§ **Goal of the exercise**:
Hunt through the lines below for the string "RESET" and copy each one that has it.

[Opening Available data section]

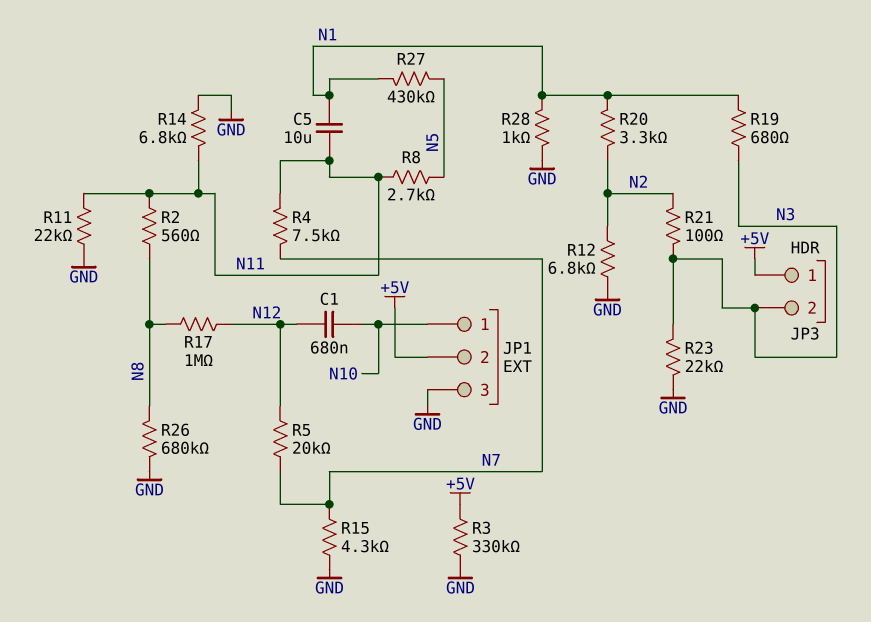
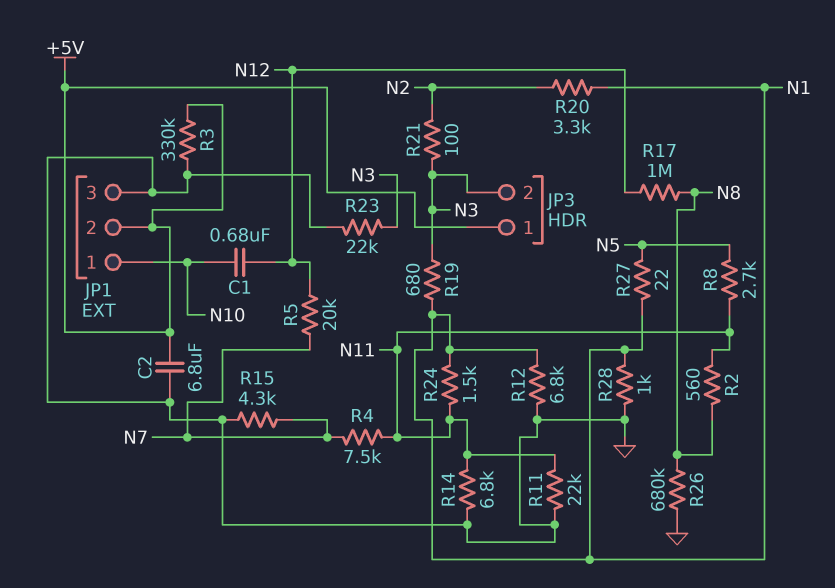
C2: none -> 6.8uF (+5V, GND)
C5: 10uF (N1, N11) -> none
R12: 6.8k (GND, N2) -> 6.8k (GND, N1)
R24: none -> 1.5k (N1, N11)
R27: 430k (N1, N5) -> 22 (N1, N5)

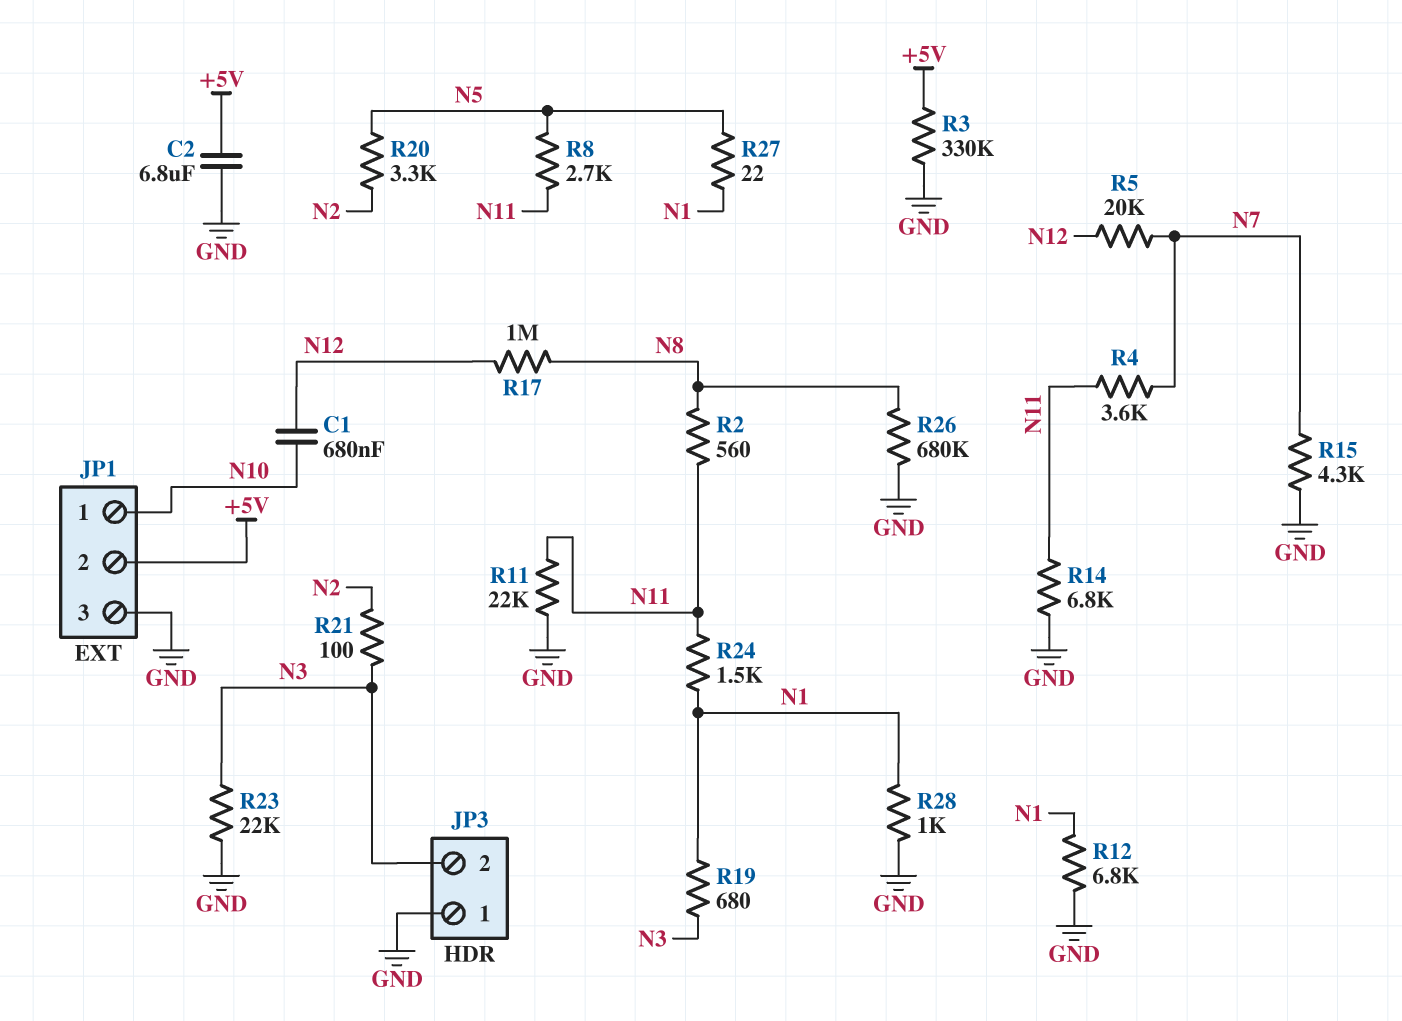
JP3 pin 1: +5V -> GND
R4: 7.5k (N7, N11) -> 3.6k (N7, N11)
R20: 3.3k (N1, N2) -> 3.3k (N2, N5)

[Closing Available data section]
[Opening Available data section]

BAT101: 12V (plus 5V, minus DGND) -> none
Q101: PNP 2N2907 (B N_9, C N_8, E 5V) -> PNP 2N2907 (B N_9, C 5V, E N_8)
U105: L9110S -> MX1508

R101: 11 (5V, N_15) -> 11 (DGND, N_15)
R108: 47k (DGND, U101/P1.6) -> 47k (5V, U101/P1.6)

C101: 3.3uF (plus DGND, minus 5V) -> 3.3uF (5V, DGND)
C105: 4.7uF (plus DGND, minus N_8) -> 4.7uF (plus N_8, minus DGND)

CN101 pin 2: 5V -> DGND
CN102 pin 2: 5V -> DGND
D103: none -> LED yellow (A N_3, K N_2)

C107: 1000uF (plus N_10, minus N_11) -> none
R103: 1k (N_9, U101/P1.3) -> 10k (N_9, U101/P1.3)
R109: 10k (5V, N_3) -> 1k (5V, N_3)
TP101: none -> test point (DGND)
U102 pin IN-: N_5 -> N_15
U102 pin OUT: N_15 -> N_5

[Closing Available data section]
[Opening Available data section]

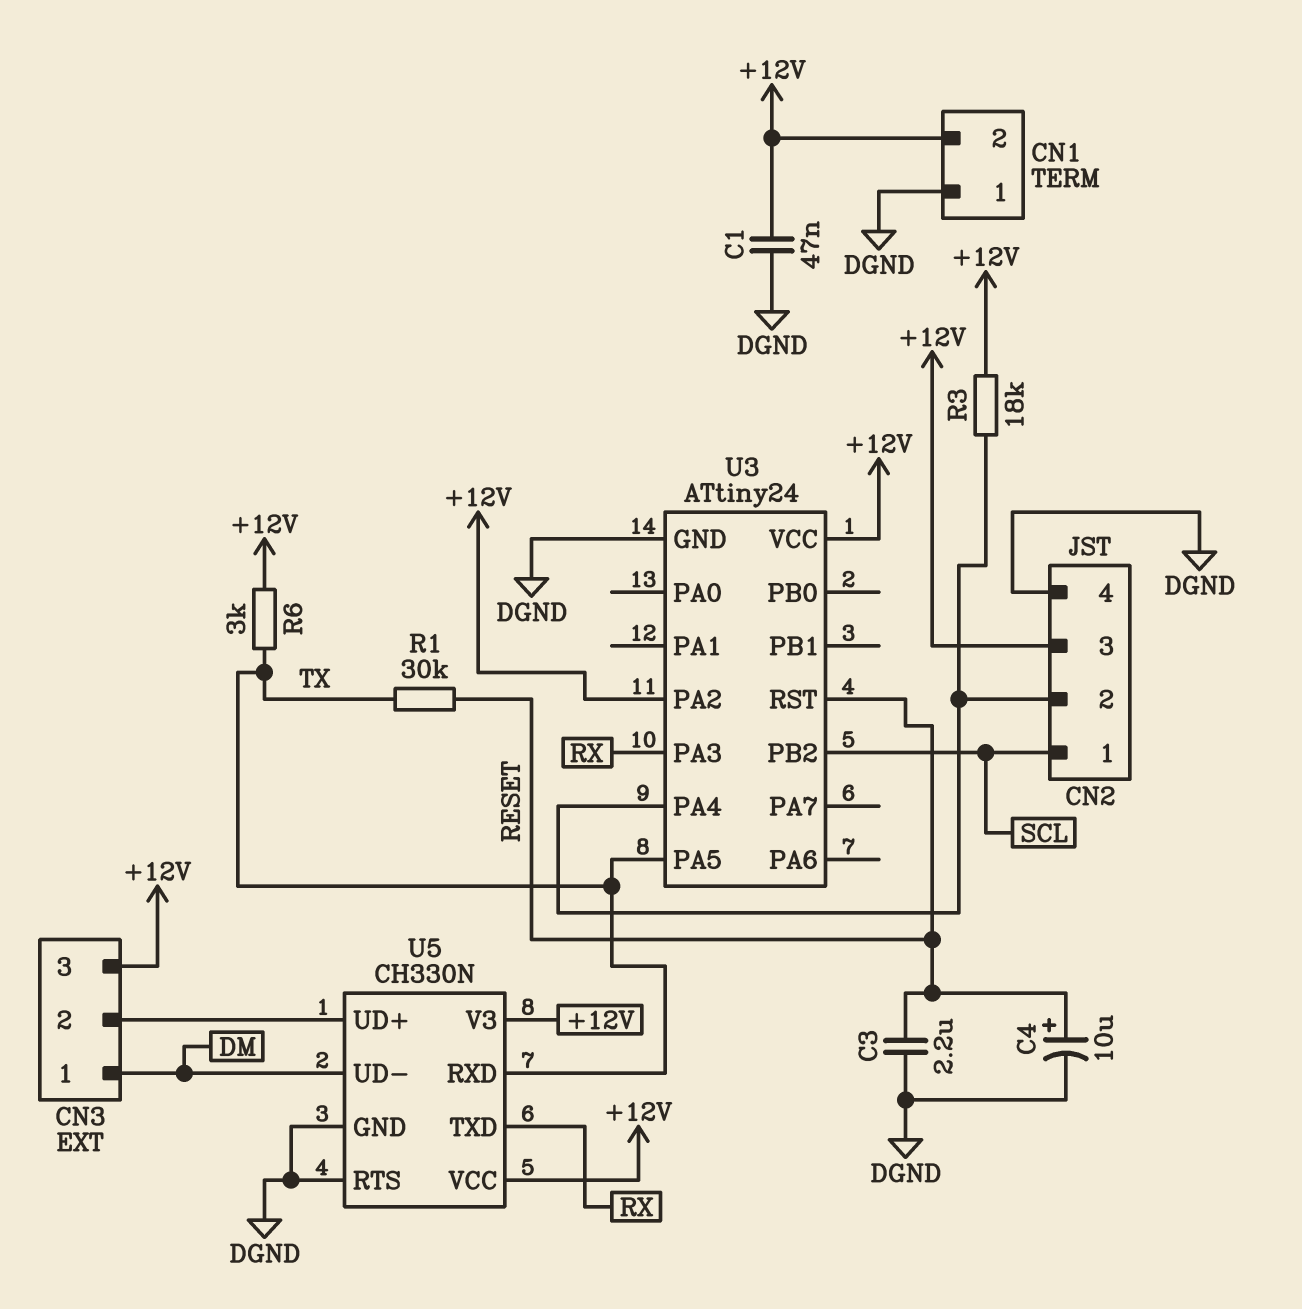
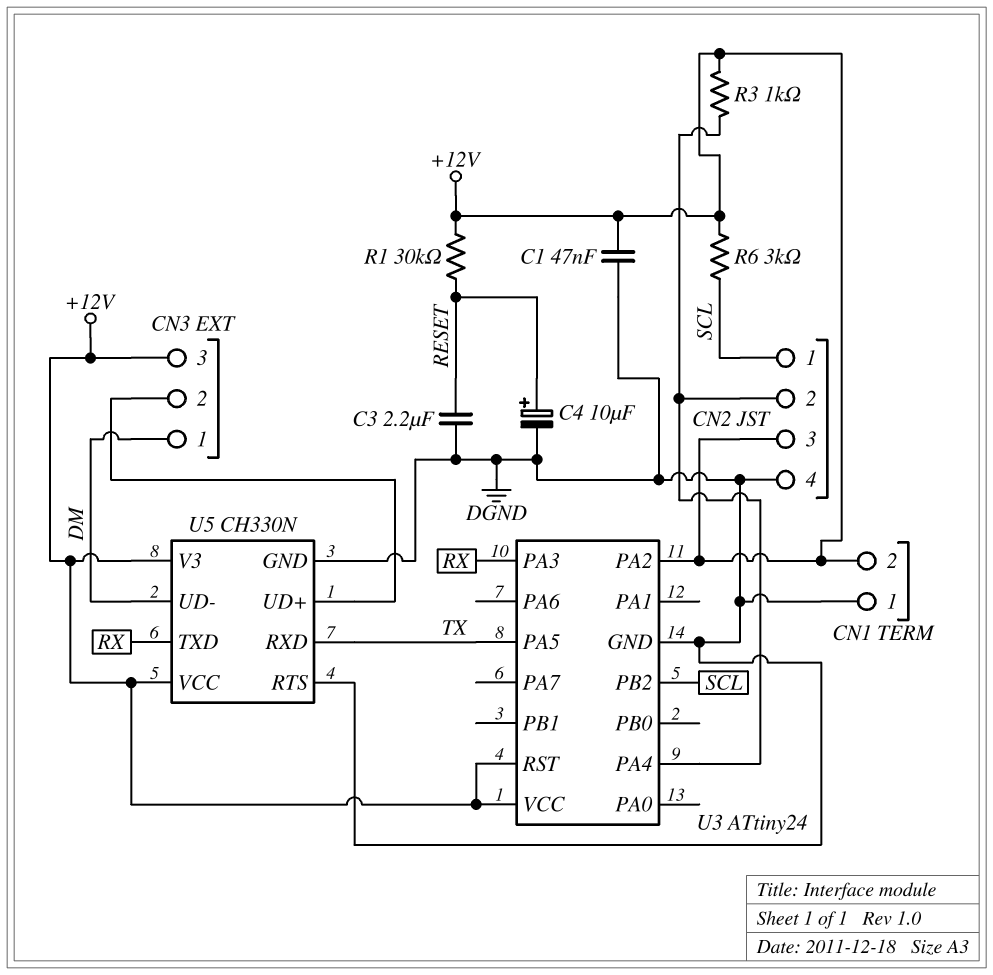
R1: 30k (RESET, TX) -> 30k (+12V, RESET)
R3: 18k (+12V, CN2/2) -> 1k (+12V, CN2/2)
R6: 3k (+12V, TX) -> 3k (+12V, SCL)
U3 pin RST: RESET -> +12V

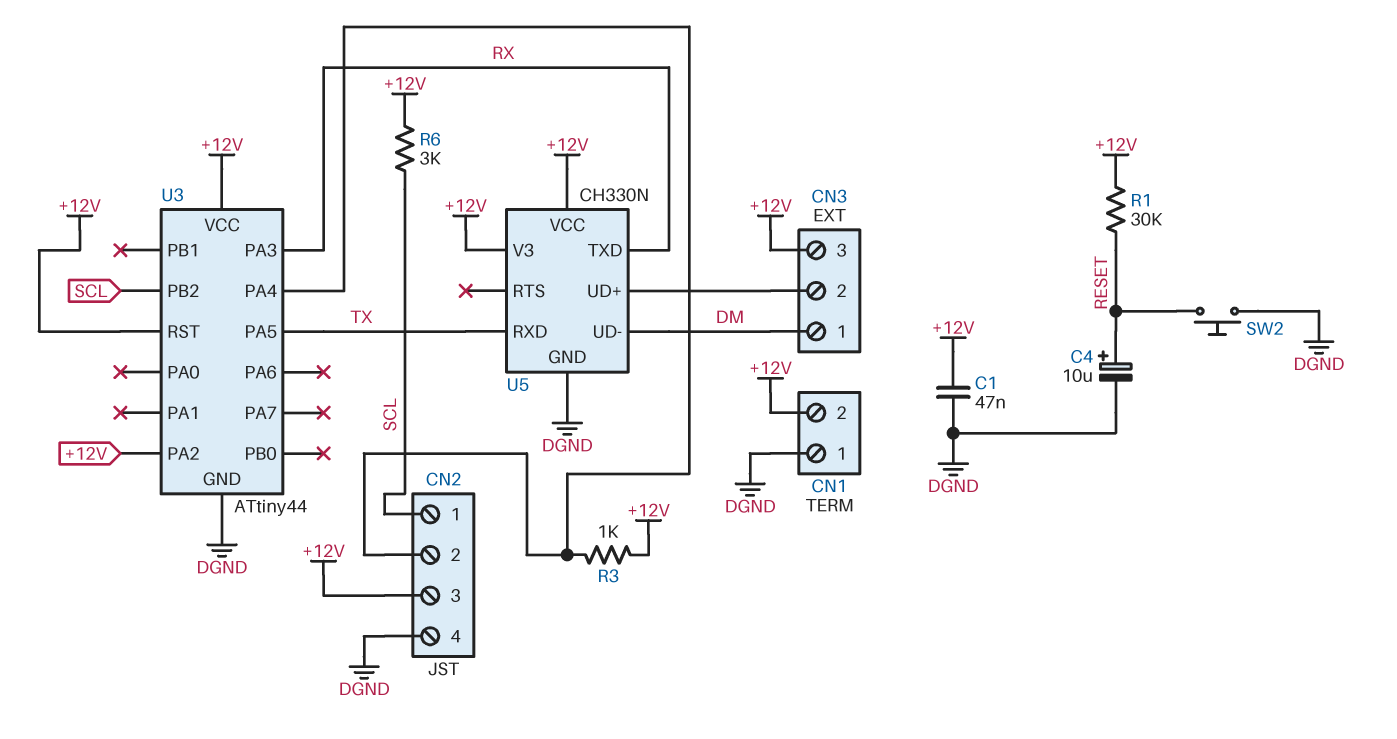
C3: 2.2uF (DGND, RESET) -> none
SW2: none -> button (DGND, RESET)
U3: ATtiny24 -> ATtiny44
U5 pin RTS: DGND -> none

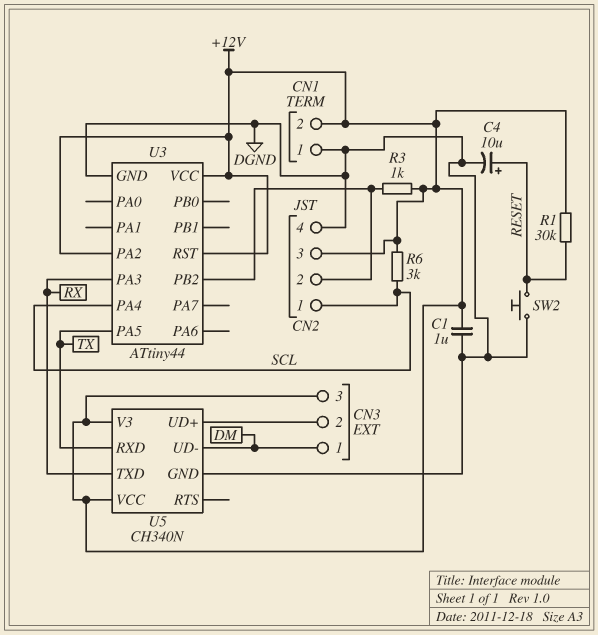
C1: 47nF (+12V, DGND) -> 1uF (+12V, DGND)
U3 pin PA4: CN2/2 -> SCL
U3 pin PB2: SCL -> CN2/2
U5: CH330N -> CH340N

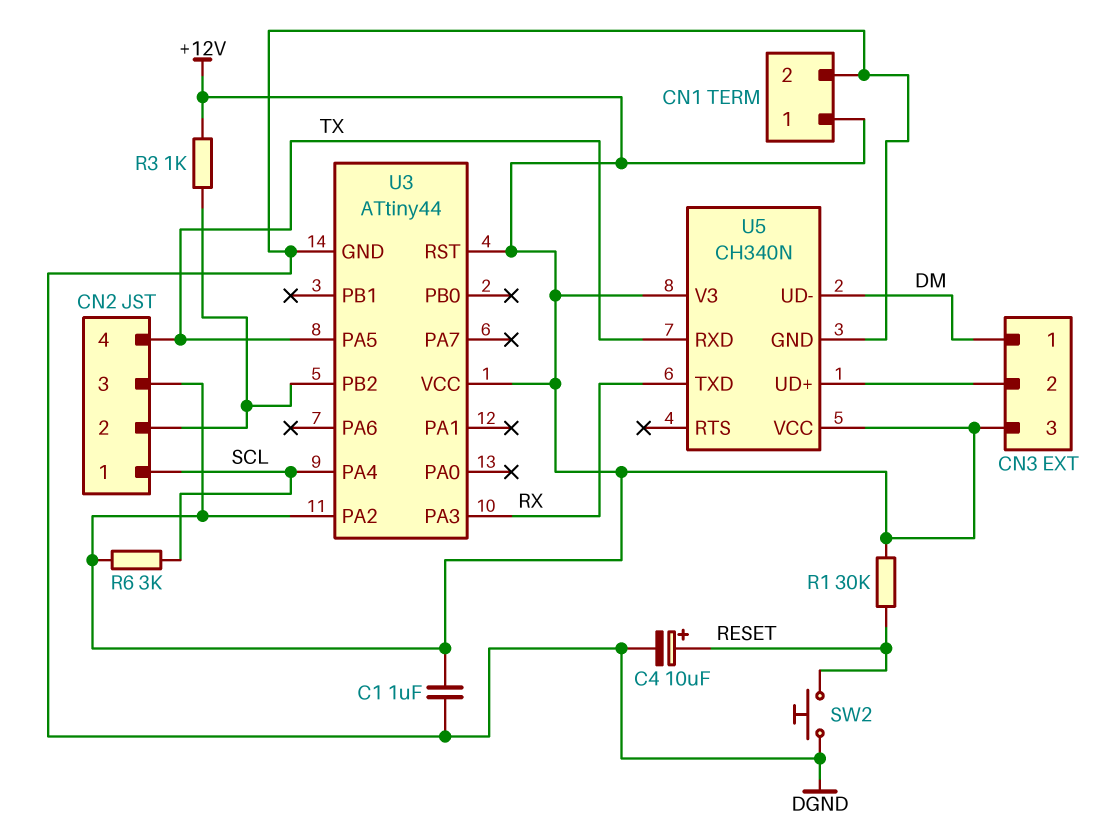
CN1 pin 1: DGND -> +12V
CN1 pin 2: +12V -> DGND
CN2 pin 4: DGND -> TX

[Closing Available data section]

§ **Response to the exercise**:
R1: 30k (RESET, TX) -> 30k (+12V, RESET)
U3 pin RST: RESET -> +12V
C3: 2.2uF (DGND, RESET) -> none
SW2: none -> button (DGND, RESET)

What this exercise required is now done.